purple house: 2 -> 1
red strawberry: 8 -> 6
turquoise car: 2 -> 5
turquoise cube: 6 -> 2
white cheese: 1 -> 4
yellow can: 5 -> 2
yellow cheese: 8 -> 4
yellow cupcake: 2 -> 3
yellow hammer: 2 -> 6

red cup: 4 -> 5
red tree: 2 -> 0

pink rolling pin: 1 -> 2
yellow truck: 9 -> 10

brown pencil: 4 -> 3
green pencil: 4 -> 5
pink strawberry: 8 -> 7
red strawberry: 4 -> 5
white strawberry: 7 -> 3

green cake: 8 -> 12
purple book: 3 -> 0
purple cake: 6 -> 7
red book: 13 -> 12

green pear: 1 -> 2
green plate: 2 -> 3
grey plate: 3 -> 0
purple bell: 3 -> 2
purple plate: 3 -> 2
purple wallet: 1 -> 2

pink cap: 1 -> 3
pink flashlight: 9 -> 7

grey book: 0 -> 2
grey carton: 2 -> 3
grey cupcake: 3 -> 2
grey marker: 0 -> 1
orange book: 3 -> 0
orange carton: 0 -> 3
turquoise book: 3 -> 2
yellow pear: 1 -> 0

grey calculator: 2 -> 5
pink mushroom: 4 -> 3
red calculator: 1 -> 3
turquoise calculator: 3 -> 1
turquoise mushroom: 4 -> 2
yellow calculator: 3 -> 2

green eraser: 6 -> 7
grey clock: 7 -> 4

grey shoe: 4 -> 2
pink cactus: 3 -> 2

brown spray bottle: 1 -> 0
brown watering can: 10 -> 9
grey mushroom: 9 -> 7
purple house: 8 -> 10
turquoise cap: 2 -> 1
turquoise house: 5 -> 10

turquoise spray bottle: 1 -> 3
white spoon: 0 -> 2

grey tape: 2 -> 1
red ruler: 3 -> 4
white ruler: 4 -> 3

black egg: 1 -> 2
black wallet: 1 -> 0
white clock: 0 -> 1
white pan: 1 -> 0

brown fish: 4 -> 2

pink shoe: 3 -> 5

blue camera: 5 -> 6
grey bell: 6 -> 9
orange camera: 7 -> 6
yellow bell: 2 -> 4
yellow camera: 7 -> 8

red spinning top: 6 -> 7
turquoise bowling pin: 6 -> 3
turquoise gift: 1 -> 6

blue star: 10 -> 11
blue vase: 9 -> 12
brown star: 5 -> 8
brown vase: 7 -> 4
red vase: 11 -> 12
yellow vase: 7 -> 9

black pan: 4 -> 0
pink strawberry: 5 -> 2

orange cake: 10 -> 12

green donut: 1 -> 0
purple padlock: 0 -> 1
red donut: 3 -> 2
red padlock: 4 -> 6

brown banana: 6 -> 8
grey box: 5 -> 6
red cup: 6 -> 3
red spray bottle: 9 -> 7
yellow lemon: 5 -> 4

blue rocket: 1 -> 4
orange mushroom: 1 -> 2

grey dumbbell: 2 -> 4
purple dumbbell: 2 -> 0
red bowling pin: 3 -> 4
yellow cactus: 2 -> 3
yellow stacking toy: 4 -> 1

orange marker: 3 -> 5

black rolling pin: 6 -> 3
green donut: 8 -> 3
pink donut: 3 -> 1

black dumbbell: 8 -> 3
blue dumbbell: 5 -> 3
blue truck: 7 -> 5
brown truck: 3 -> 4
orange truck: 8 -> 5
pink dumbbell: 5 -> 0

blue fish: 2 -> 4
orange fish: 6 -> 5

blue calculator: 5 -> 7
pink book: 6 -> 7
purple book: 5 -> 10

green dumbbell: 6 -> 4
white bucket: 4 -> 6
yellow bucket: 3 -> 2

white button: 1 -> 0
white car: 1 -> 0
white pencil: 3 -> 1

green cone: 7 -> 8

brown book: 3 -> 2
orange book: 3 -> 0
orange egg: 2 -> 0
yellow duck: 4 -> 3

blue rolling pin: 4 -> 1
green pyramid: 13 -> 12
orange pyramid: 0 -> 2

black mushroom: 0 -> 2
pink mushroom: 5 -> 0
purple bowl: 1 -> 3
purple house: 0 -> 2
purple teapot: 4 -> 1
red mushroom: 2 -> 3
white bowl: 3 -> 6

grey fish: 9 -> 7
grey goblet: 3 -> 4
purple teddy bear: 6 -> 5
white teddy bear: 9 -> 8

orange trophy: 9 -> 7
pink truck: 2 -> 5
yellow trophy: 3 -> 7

_ _ _ _ _

Reply with exactly the lines above from the one that contains "orange egg: 2 -> 0" through the final line of the material, and with nothing else.

orange egg: 2 -> 0
yellow duck: 4 -> 3

blue rolling pin: 4 -> 1
green pyramid: 13 -> 12
orange pyramid: 0 -> 2

black mushroom: 0 -> 2
pink mushroom: 5 -> 0
purple bowl: 1 -> 3
purple house: 0 -> 2
purple teapot: 4 -> 1
red mushroom: 2 -> 3
white bowl: 3 -> 6

grey fish: 9 -> 7
grey goblet: 3 -> 4
purple teddy bear: 6 -> 5
white teddy bear: 9 -> 8

orange trophy: 9 -> 7
pink truck: 2 -> 5
yellow trophy: 3 -> 7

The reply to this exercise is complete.